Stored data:

○ ○ ○ ○ ○ ○ ○

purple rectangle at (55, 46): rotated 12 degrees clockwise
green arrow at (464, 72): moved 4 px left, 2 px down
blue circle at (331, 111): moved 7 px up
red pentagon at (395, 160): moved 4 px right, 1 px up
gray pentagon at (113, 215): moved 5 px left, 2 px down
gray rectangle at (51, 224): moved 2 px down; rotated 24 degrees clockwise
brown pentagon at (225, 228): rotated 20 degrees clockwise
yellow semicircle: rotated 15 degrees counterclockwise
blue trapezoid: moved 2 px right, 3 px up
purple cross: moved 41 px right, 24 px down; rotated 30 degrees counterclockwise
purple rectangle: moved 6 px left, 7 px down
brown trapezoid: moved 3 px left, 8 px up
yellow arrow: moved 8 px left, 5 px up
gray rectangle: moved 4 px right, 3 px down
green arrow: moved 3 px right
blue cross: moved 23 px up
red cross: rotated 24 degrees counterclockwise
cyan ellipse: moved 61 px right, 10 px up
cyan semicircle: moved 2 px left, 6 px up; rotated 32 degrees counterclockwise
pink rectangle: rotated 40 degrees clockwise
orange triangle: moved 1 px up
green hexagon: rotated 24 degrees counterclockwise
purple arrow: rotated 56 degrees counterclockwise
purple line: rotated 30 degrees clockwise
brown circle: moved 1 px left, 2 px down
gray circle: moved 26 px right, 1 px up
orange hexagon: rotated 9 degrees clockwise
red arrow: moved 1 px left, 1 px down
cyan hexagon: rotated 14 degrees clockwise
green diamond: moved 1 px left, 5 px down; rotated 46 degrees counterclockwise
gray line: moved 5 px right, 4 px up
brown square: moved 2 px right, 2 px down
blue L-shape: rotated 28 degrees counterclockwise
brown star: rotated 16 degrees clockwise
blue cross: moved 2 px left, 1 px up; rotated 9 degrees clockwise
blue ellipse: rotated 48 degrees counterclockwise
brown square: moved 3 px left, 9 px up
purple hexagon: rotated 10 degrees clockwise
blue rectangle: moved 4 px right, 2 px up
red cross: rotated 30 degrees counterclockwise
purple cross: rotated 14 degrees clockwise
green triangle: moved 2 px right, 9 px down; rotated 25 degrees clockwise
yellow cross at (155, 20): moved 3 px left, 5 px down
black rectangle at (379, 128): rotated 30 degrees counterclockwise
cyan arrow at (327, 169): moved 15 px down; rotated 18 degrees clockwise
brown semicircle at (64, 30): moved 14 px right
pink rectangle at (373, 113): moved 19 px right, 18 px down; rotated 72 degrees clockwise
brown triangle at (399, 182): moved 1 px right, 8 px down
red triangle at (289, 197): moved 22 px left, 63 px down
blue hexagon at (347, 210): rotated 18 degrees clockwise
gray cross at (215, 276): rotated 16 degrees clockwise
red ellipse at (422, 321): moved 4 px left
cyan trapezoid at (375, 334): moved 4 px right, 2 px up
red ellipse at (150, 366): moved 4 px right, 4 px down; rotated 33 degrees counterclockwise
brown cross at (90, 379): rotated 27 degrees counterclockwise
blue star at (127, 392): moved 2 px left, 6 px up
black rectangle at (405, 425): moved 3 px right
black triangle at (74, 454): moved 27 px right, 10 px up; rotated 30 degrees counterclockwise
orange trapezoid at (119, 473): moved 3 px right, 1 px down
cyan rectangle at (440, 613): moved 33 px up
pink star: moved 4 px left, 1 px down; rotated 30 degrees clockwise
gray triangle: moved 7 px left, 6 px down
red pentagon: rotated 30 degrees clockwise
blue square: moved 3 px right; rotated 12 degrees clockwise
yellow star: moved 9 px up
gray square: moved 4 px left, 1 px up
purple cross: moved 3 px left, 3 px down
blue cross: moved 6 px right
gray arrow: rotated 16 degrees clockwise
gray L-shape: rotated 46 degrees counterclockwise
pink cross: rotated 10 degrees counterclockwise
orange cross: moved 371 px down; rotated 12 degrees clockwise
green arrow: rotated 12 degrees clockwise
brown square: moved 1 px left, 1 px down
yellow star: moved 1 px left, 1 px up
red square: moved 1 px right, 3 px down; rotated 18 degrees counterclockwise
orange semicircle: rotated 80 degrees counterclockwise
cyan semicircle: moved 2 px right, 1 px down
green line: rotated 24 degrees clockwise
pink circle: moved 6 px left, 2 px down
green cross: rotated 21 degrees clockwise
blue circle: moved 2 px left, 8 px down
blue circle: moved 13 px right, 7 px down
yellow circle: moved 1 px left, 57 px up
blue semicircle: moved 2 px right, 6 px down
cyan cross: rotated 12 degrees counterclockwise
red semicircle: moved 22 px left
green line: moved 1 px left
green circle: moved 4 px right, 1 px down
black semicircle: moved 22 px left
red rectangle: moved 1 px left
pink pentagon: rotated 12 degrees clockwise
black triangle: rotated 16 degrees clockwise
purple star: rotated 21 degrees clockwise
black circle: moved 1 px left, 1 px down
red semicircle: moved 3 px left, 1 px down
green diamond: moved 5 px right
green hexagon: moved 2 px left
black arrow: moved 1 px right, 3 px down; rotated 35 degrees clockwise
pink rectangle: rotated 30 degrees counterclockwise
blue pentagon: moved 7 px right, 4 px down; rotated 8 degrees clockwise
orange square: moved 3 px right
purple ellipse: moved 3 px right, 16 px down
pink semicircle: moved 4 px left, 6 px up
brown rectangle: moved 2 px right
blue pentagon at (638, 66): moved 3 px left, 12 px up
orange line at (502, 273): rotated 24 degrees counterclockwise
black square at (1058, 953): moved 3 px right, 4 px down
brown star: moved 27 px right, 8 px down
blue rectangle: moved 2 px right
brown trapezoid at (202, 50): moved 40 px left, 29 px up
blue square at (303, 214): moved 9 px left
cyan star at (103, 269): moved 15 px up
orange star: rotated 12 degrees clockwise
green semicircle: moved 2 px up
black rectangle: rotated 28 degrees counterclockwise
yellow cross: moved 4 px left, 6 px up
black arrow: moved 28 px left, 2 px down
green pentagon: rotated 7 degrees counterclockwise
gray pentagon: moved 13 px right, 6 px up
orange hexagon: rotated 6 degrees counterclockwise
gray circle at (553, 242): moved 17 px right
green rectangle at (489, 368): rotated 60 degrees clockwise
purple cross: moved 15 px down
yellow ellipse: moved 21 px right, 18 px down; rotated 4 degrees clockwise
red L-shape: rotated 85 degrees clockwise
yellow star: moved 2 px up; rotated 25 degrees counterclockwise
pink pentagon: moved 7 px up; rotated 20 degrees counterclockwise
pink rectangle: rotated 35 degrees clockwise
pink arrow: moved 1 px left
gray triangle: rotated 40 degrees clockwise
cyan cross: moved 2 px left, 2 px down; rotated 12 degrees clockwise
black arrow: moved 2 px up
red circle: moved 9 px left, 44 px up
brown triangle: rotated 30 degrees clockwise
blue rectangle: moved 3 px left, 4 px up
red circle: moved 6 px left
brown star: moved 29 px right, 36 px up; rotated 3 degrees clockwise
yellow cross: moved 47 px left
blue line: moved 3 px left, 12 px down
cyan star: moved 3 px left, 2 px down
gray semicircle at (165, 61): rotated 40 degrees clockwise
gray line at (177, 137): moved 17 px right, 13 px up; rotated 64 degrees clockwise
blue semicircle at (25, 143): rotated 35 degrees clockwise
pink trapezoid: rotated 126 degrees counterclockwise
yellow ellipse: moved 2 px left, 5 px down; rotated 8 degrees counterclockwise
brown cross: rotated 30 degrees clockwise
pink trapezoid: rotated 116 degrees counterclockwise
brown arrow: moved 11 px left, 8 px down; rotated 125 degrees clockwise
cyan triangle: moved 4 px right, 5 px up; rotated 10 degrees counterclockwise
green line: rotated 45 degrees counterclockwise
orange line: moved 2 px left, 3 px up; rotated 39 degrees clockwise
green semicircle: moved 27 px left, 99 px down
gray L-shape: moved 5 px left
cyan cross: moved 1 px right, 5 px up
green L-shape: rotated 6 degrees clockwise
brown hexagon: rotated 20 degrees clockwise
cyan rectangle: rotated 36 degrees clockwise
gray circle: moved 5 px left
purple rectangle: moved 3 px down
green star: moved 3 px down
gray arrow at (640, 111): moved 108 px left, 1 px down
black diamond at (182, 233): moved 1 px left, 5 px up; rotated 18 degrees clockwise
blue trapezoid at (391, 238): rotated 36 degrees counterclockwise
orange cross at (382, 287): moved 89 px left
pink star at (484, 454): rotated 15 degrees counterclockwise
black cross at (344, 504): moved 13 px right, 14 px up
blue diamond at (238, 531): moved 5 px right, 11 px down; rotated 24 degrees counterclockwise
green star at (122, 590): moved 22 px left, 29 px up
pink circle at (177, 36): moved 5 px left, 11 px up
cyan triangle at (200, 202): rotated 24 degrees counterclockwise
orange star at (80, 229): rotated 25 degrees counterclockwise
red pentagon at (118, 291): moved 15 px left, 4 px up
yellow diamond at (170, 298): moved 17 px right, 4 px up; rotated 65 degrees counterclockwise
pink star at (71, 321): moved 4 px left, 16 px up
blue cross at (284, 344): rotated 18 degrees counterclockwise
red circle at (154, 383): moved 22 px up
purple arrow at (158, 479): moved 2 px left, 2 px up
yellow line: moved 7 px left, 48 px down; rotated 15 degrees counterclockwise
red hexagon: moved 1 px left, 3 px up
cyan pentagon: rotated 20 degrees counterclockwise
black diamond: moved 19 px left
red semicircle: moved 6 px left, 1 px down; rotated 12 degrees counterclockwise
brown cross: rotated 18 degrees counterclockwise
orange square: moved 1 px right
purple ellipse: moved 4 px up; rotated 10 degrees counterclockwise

○ ○ ○ ○ ○ ○ ○

* **Task to complete**: Write out the lines from the first one up to and including the line containing "purple line: rotated 30 degrees clockwise".

* **Solution to this exercise**:
purple rectangle at (55, 46): rotated 12 degrees clockwise
green arrow at (464, 72): moved 4 px left, 2 px down
blue circle at (331, 111): moved 7 px up
red pentagon at (395, 160): moved 4 px right, 1 px up
gray pentagon at (113, 215): moved 5 px left, 2 px down
gray rectangle at (51, 224): moved 2 px down; rotated 24 degrees clockwise
brown pentagon at (225, 228): rotated 20 degrees clockwise
yellow semicircle: rotated 15 degrees counterclockwise
blue trapezoid: moved 2 px right, 3 px up
purple cross: moved 41 px right, 24 px down; rotated 30 degrees counterclockwise
purple rectangle: moved 6 px left, 7 px down
brown trapezoid: moved 3 px left, 8 px up
yellow arrow: moved 8 px left, 5 px up
gray rectangle: moved 4 px right, 3 px down
green arrow: moved 3 px right
blue cross: moved 23 px up
red cross: rotated 24 degrees counterclockwise
cyan ellipse: moved 61 px right, 10 px up
cyan semicircle: moved 2 px left, 6 px up; rotated 32 degrees counterclockwise
pink rectangle: rotated 40 degrees clockwise
orange triangle: moved 1 px up
green hexagon: rotated 24 degrees counterclockwise
purple arrow: rotated 56 degrees counterclockwise
purple line: rotated 30 degrees clockwise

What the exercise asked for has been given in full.